* _Exercise description_
Please repeat the lines below, exactly and only, from the one that holds "What was the pincel/negro" through the one that holds "The tabla de".

* _Stored data_
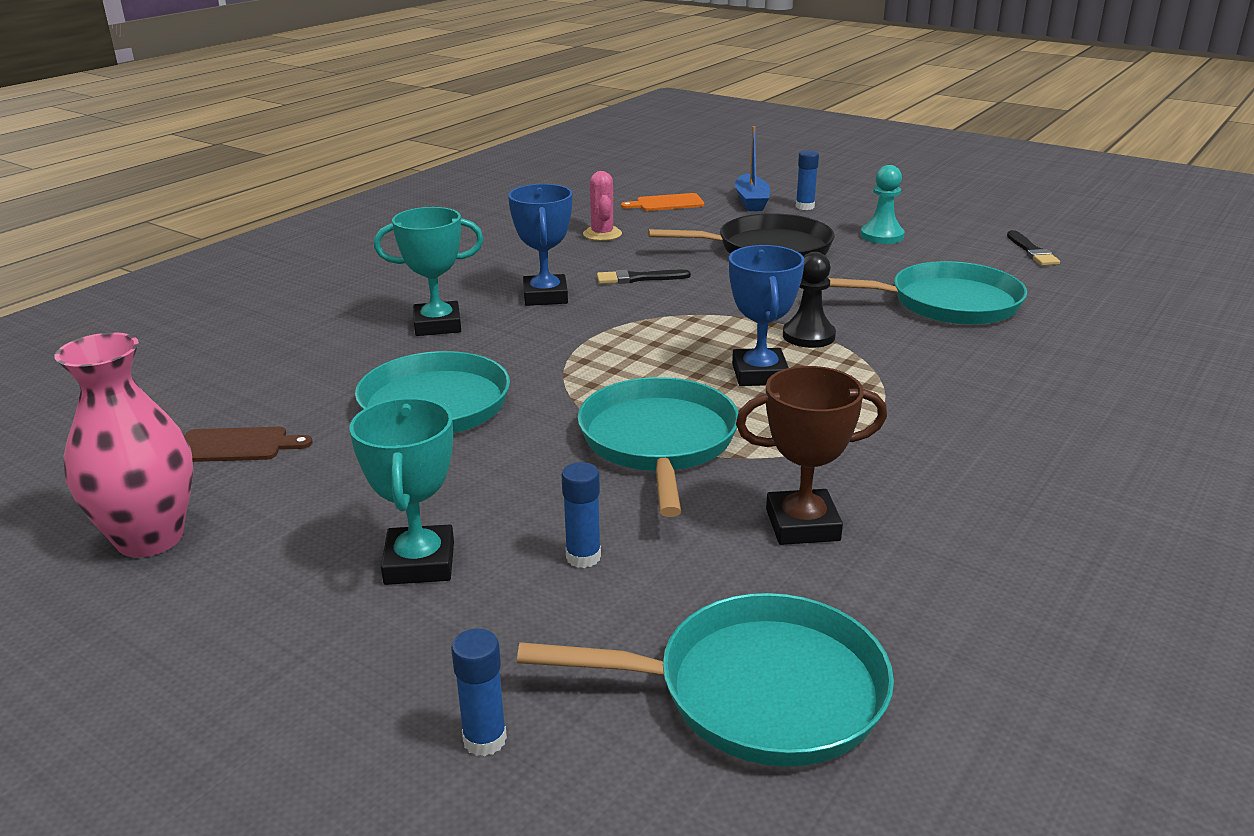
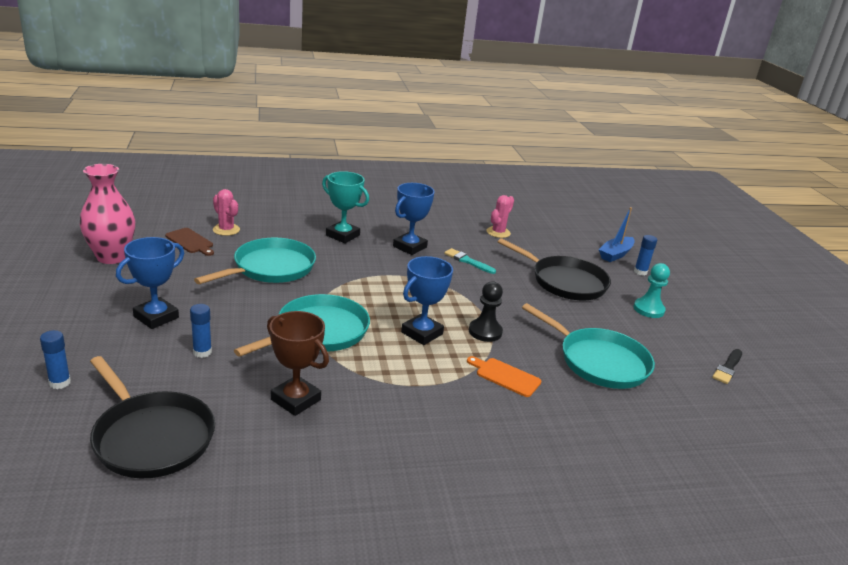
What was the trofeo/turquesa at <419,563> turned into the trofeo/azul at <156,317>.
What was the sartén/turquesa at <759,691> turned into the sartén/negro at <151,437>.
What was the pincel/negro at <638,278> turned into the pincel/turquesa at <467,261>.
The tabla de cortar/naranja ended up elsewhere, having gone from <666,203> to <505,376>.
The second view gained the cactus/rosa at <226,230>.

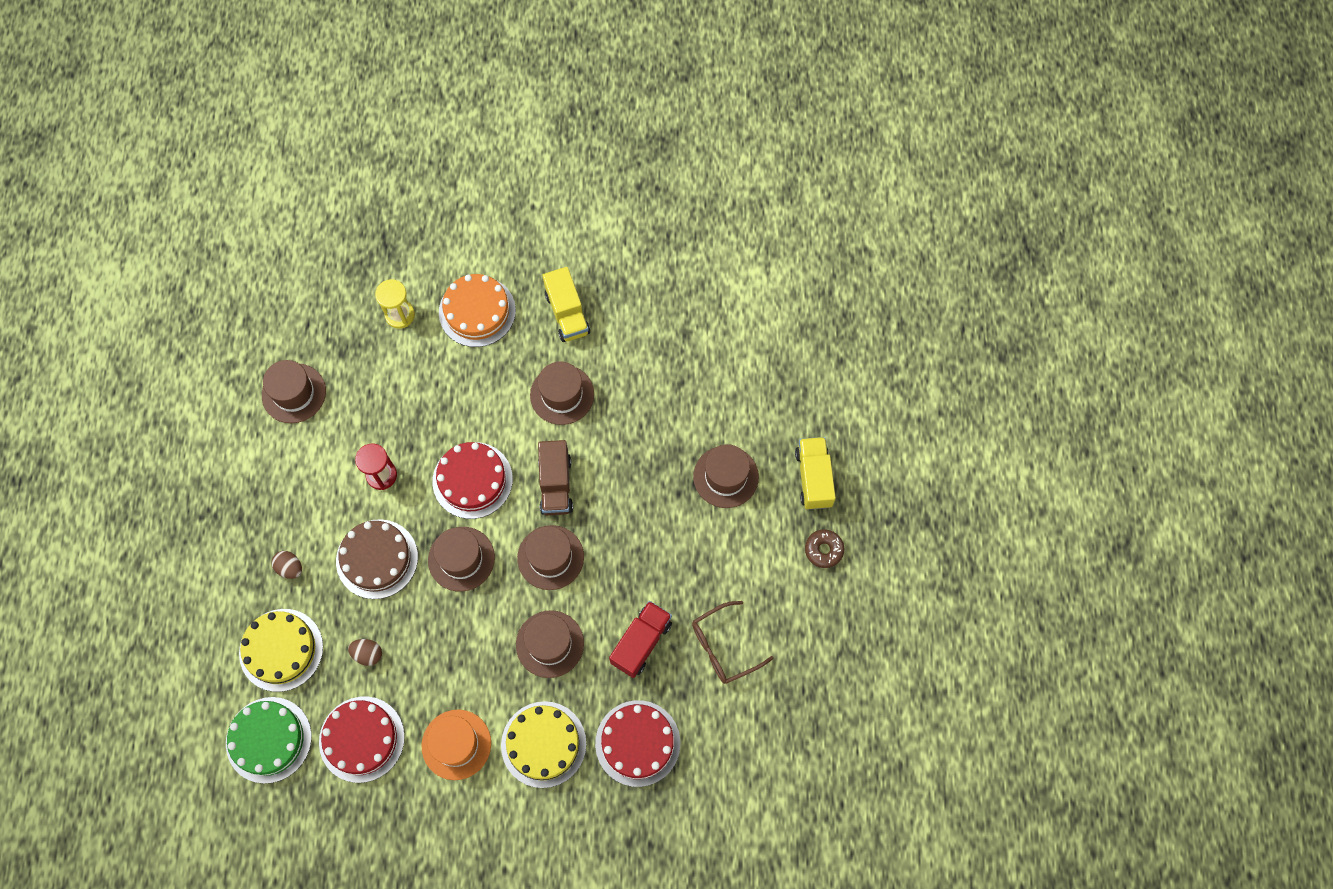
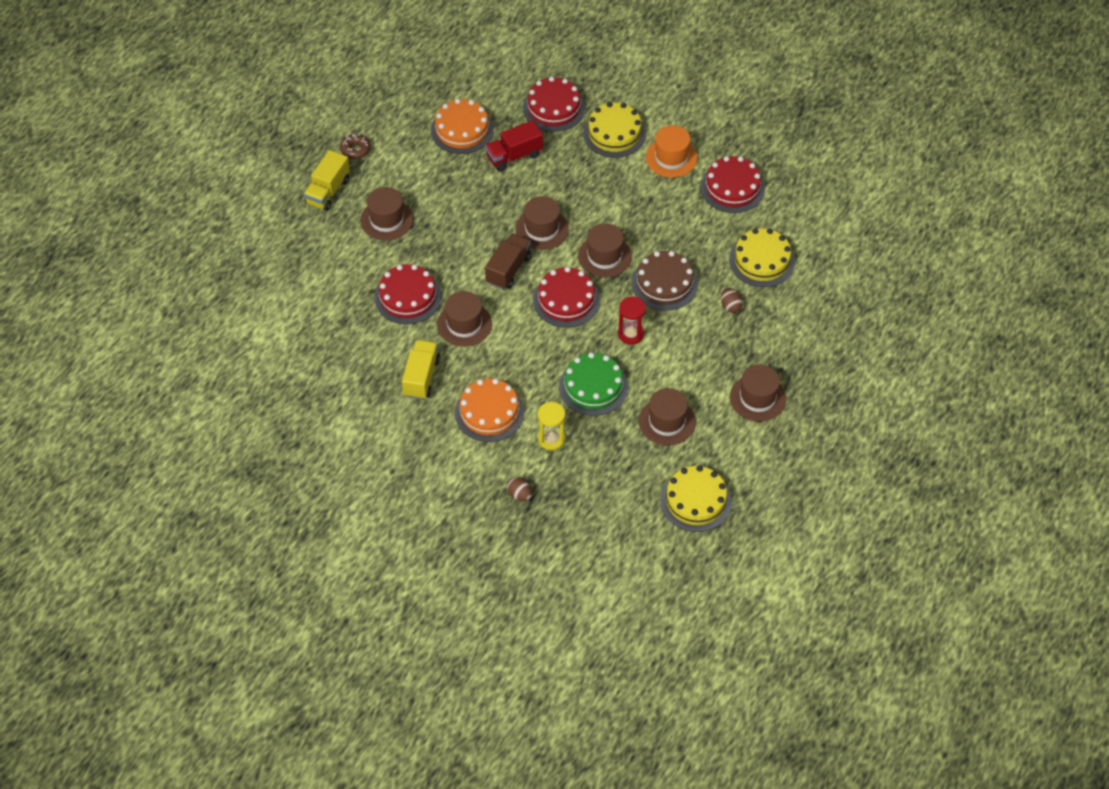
The tarta/verde ended up elsewhere, having gone from <268,739> to <593,387>.
The huevo/marrón ended up elsewhere, having gone from <368,654> to <519,495>.
The sombrero/marrón ended up elsewhere, having gone from <550,644> to <757,398>.
Where the gafas/marrón stood at <724,647>, the tarta/naranja came to stand at <462,130>.
The second view gained the tarta/rojo at <408,297>.
The second view gained the tarta/amarillo at <695,501>.

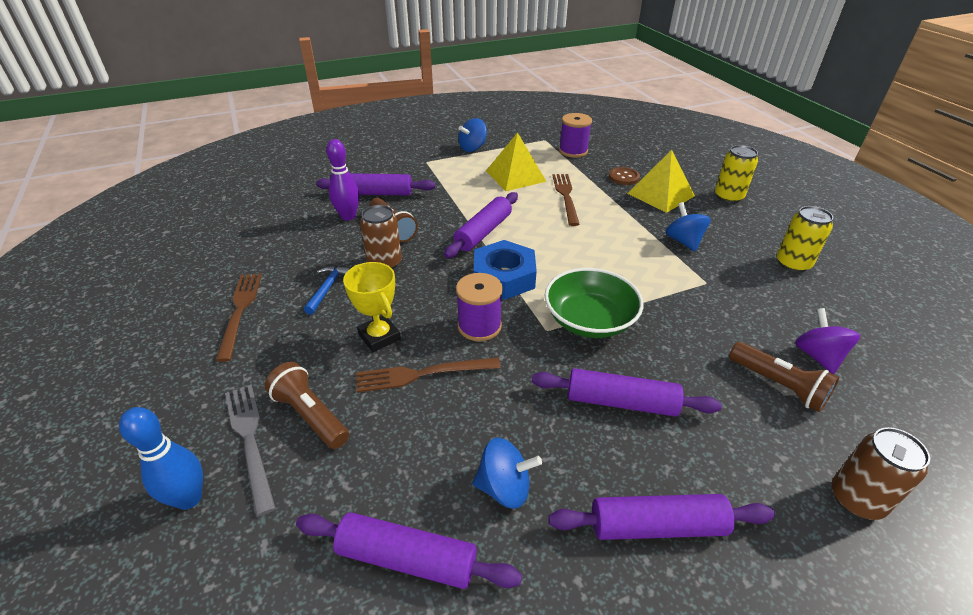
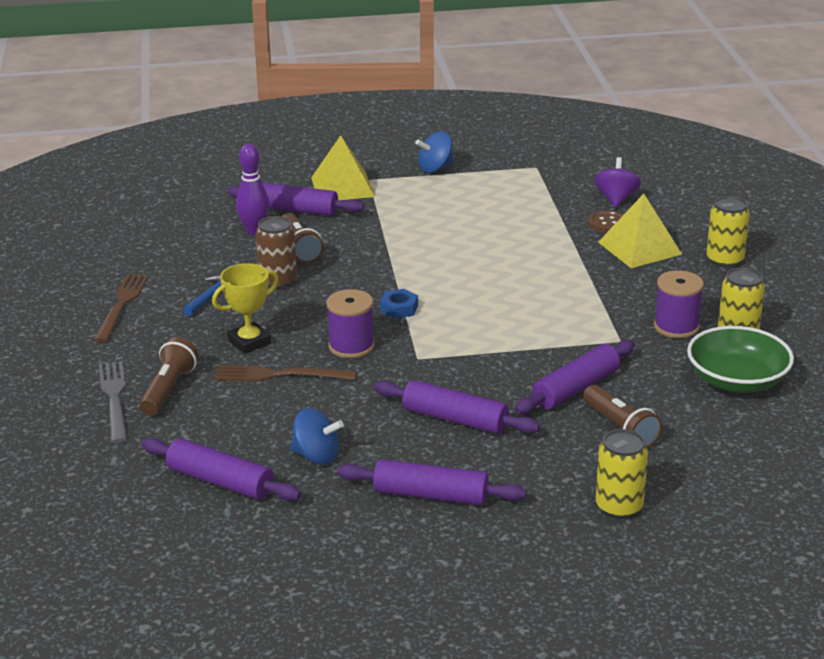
The second view lost the bolo/azul at <189,498>.
The lámpara de mano/marrón at <310,415> ended up facing another way, 45 degrees clockwise from before.
The trofeo/amarillo at <379,337> ended up facing another way, 75 degrees clockwise from before.
The rodillo/morado ended up elsewhere, having gone from <483,232> to <575,388>.
The size of the tuerca/azul at <504,277> changed by a factor of 0.51.
The pirámide/amarillo ended up elsewhere, having gone from <515,176> to <342,187>.
The cuenco/verde ended up elsewhere, having gone from <589,320> to <737,381>.
The second view lost the tenedor/marrón at <566,197>.
The carrete/morado ended up elsewhere, having gone from <573,151> to <676,327>.
The second view lost the peonza/azul at <683,241>.
The peonza/morado ended up elsewhere, having gone from <817,356> to <616,199>.
What was the lata/marrón at <856,499> turned into the lata/amarillo at <619,507>.

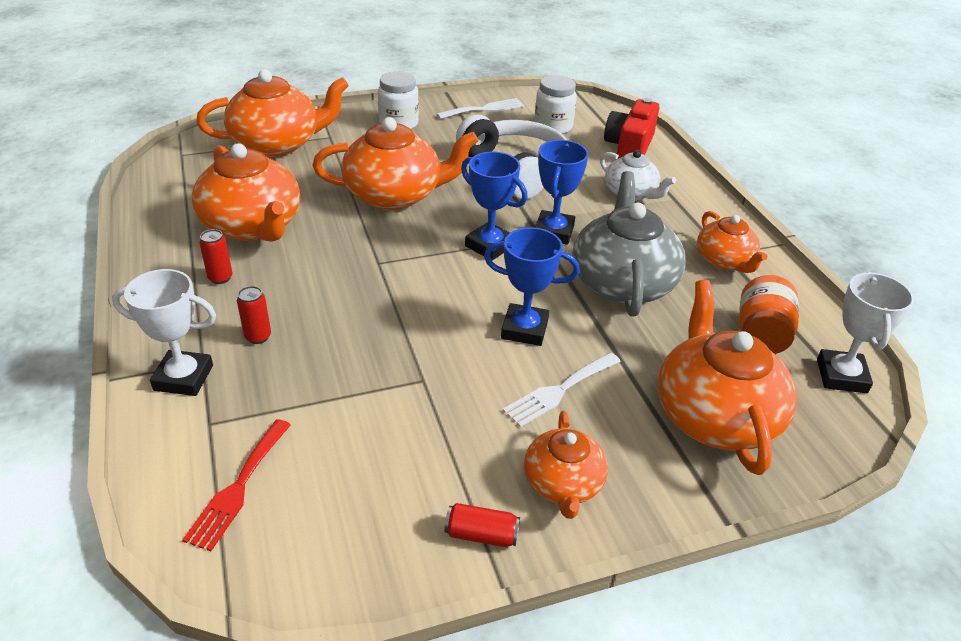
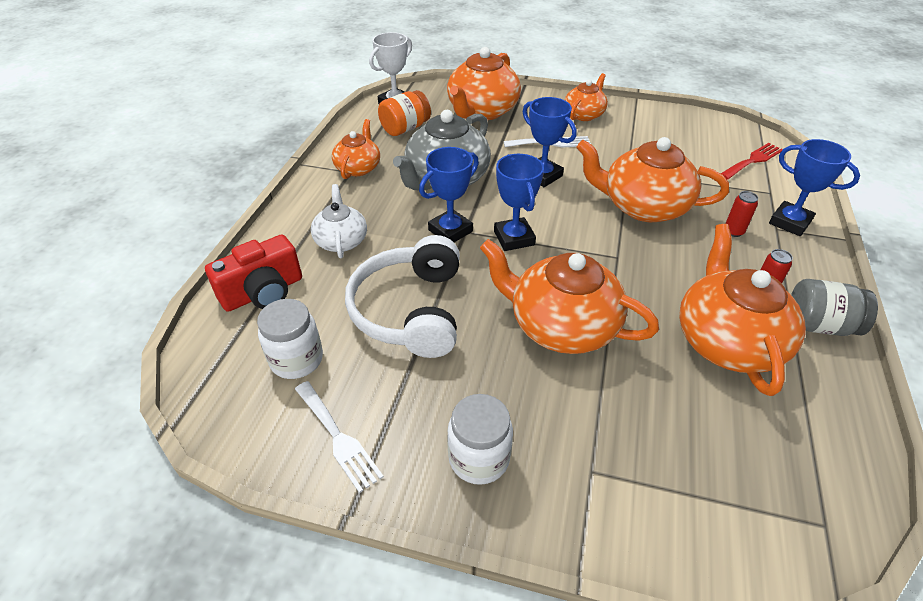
What was the trofeo/blanco at <183,378> turned into the trofeo/azul at <789,222>.
The tetera/naranja ended up elsewhere, having gone from <277,144> to <643,206>.
The tenedor/blanco at <484,109> ended up facing another way, 135 degrees counterclockwise from before.
The second view lost the lata/rojo at <481,534>.
The second view gained the tarro/gris at <819,325>.

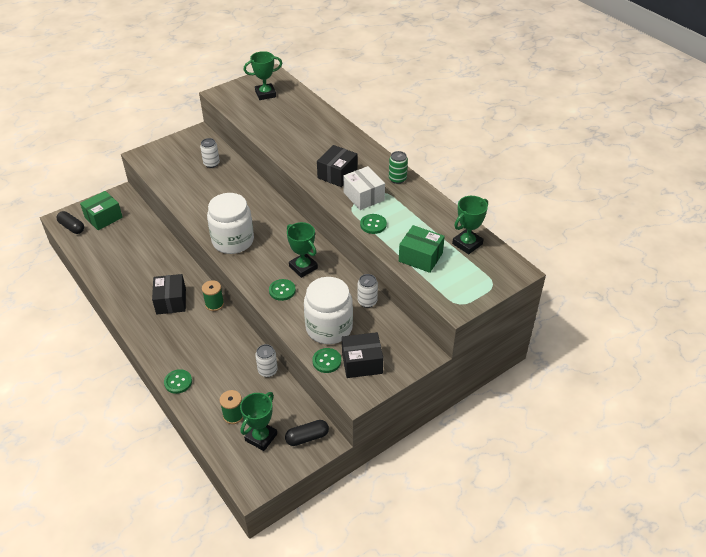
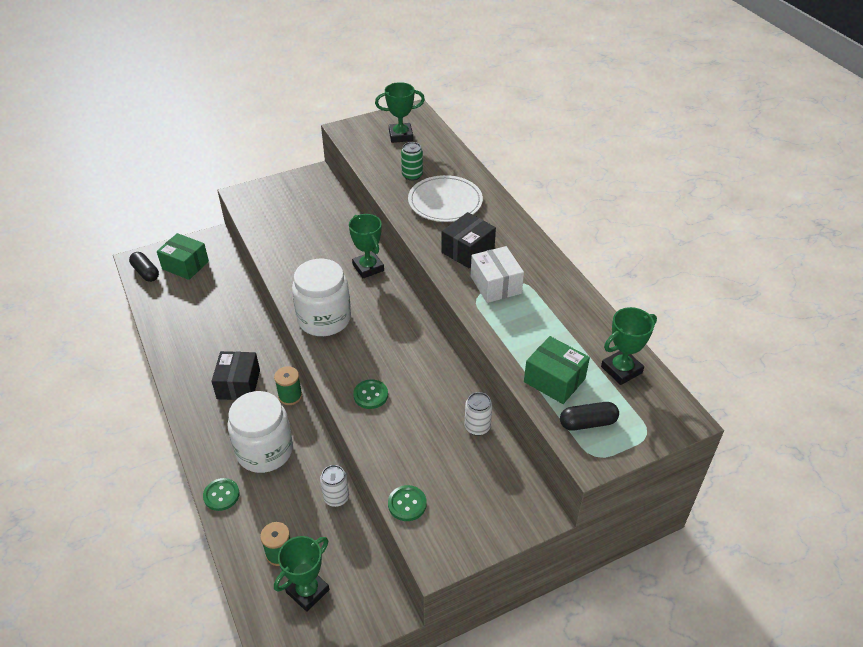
The caja/verde at <103,217> ended up facing another way, 60 degrees clockwise from before.
The second view lost the lata/blanco at <211,163>.
The cápsula/negro ended up elsewhere, having gone from <307,437> to <587,423>.
The trofeo/verde ended up elsewhere, having gone from <303,267> to <368,267>.
The tarro/blanco ended up elsewhere, having gone from <329,328> to <264,451>.
The second view lost the caja/negro at <362,363>.
The second view lost the botón/verde at <373,225>.
The lata/verde ended up elsewhere, having gone from <397,179> to <412,175>.
The second view gained the plato/blanco at <445,201>.

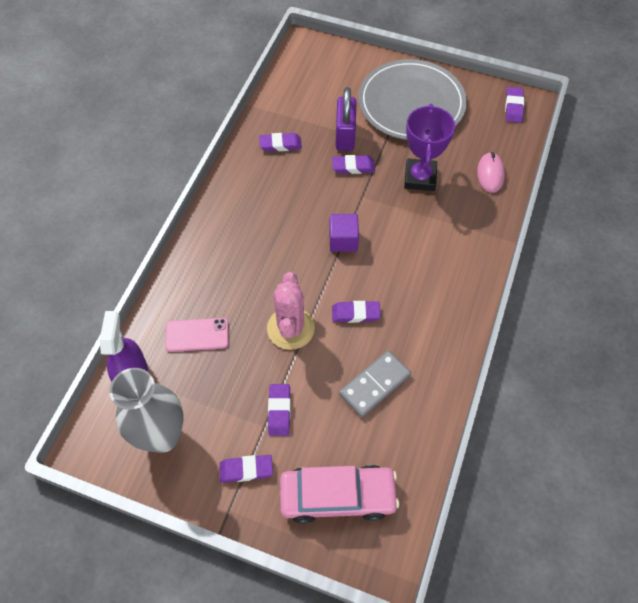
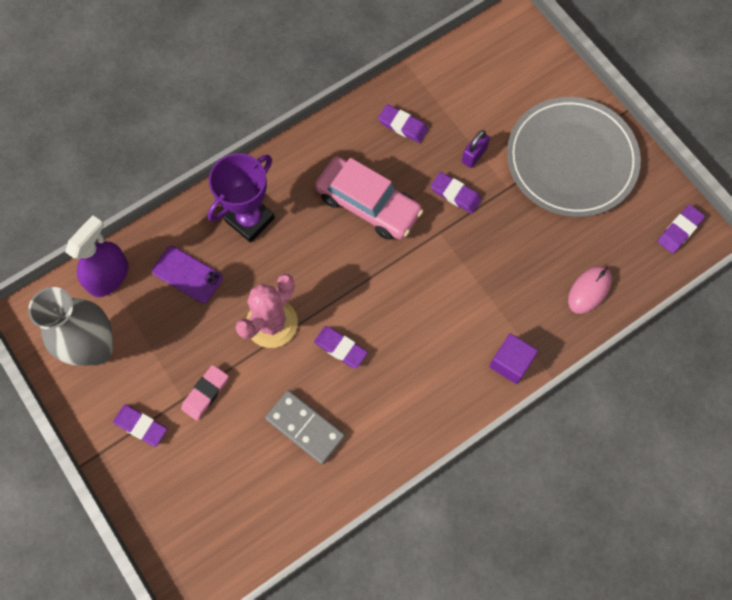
What was the móvil/rosa at <197,335> turned into the móvil/morado at <187,274>.
What was the goma de borrar/morado at <279,411> turned into the goma de borrar/rosa at <205,393>.
The coche/rosa ended up elsewhere, having gone from <337,496> to <368,204>.
The cubo/morado ended up elsewhere, having gone from <343,240> to <510,363>.
The size of the candado/morado at <345,136> changed by a factor of 0.59.
The ficha de dominó/gris at <375,385> ended up facing another way, 45 degrees clockwise from before.
The trofeo/morado ended up elsewhere, having gone from <420,178> to <250,219>.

* _Response area_
What was the pincel/negro at <638,278> turned into the pincel/turquesa at <467,261>.
The tabla de cortar/naranja ended up elsewhere, having gone from <666,203> to <505,376>.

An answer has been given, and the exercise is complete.